— Data in this exercise —
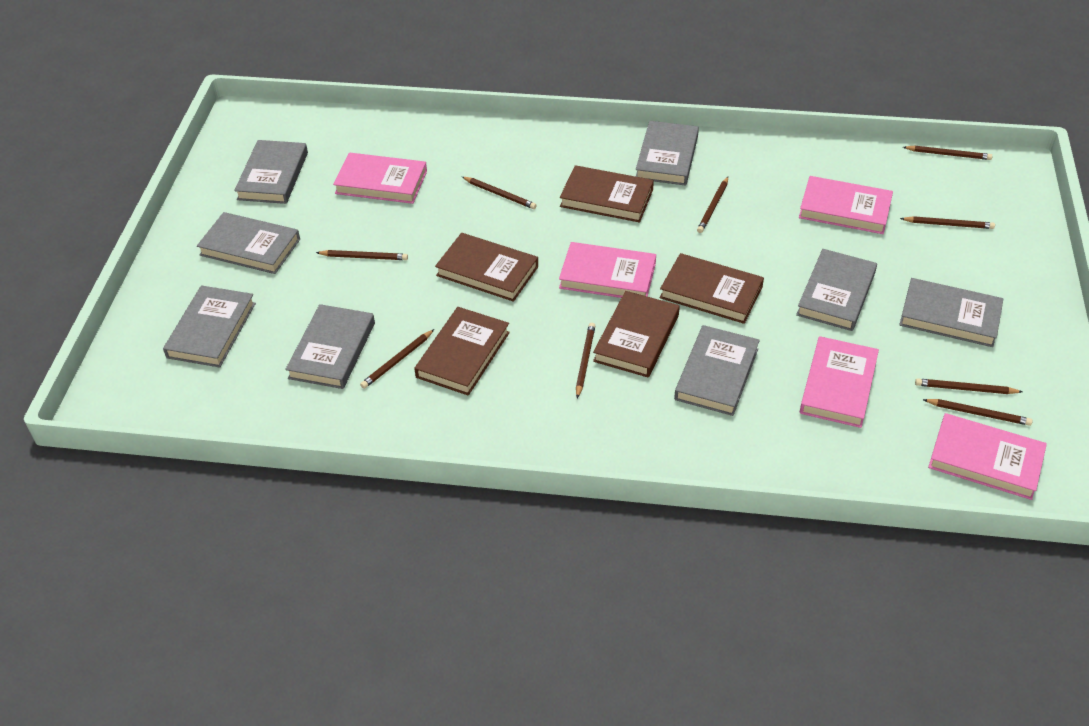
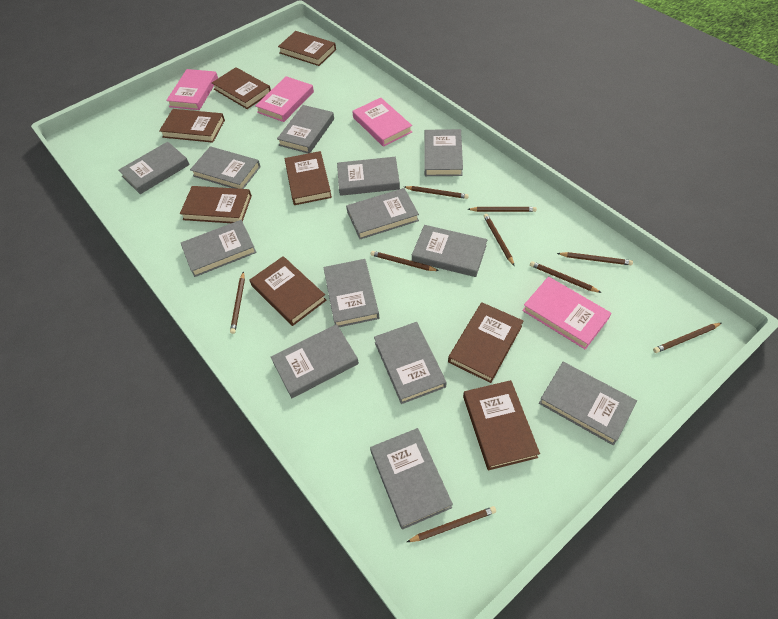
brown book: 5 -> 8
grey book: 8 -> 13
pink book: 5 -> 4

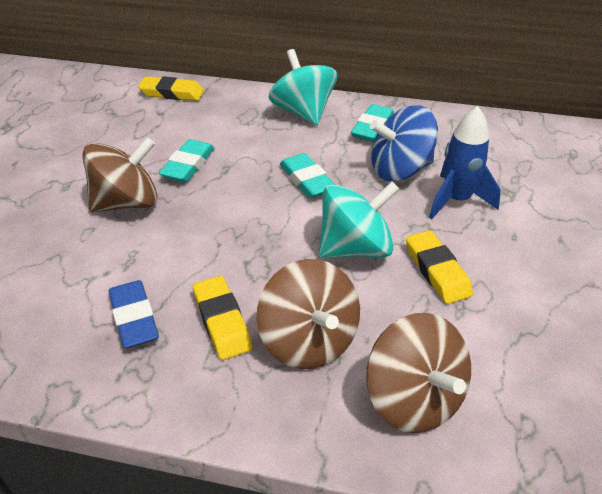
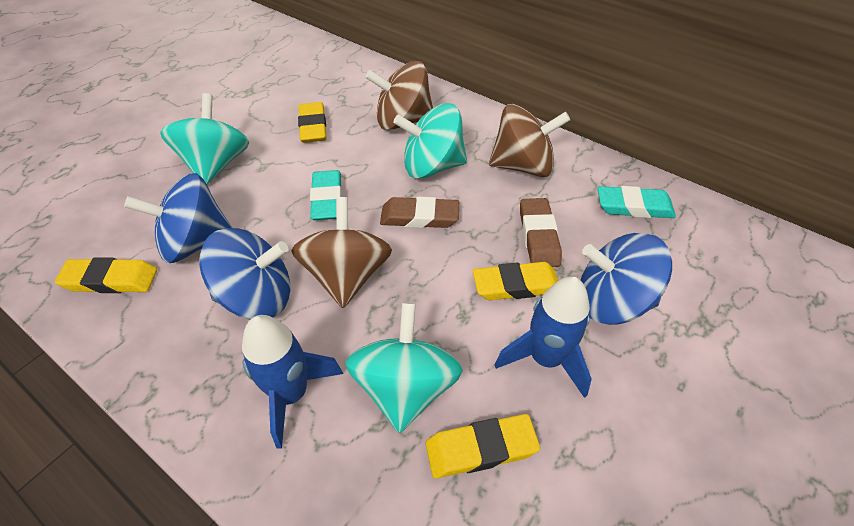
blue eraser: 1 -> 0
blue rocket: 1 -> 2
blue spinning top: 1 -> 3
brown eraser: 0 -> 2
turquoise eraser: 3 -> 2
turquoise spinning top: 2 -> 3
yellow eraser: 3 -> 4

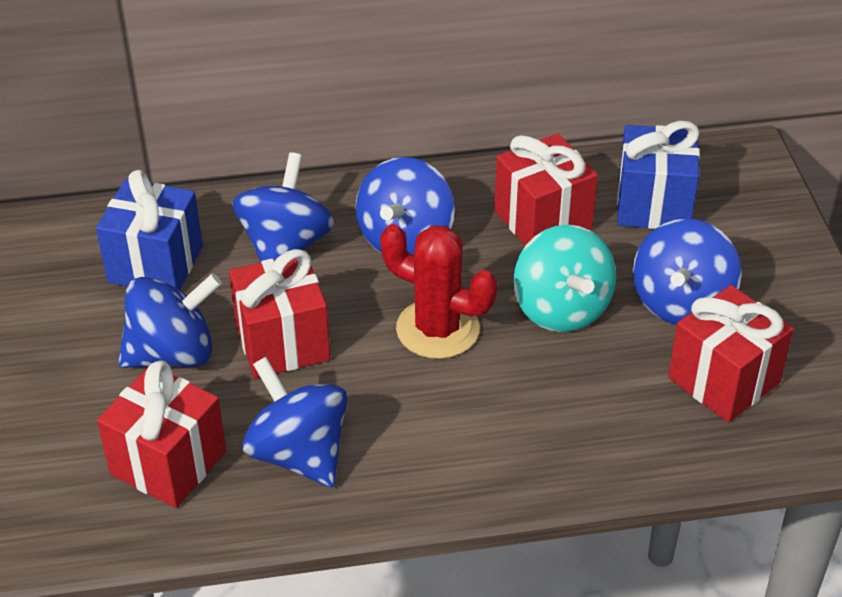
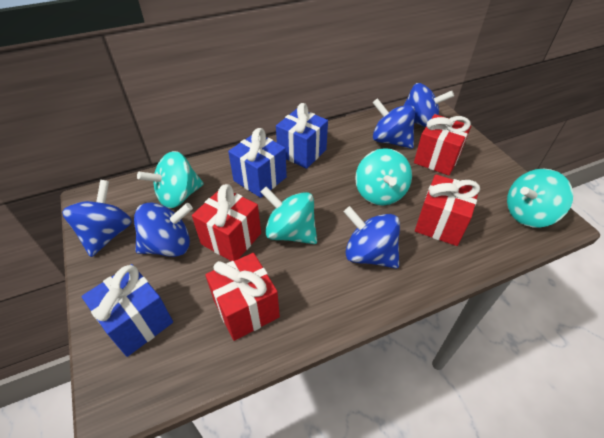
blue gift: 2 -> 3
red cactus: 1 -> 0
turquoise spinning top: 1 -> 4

— Requirement —
For the records above, state how many lines contain "blue", and nothing more.

— Response to this exercise —
4